(Given material)

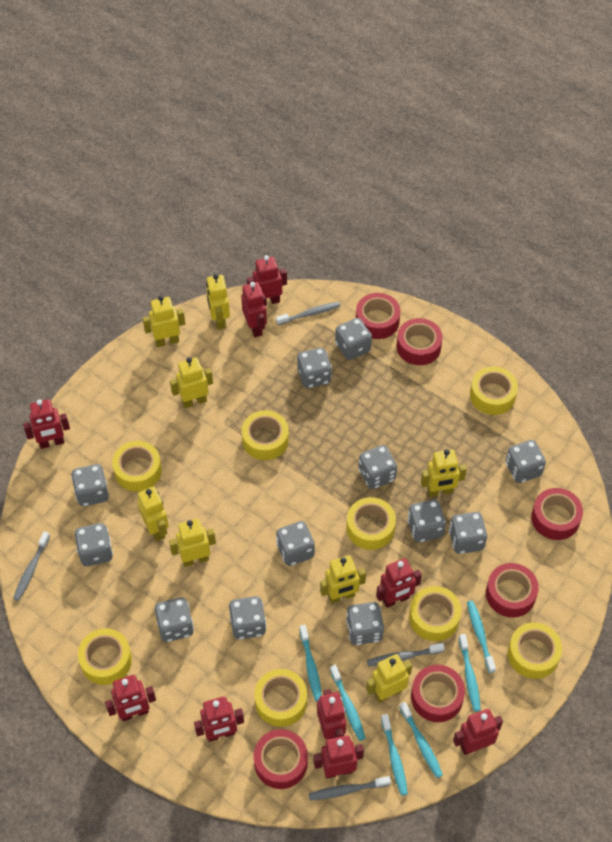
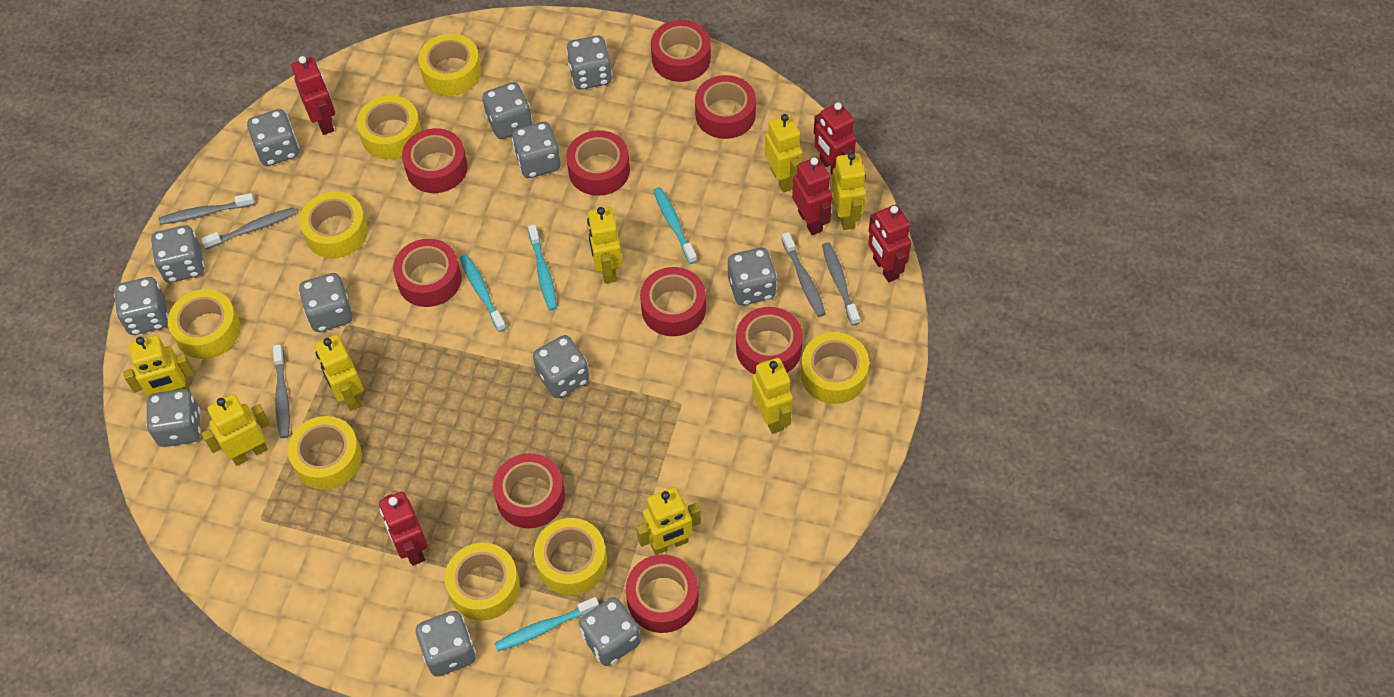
grey toothbrush: 4 -> 5
red robot: 9 -> 5
red tape: 6 -> 9
turquoise toothbrush: 6 -> 4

(End Given material)

**Task goal:** A verbatim copy of the data, free of pictures, is the expected answer.

**Output below:**
grey toothbrush: 4 -> 5
red robot: 9 -> 5
red tape: 6 -> 9
turquoise toothbrush: 6 -> 4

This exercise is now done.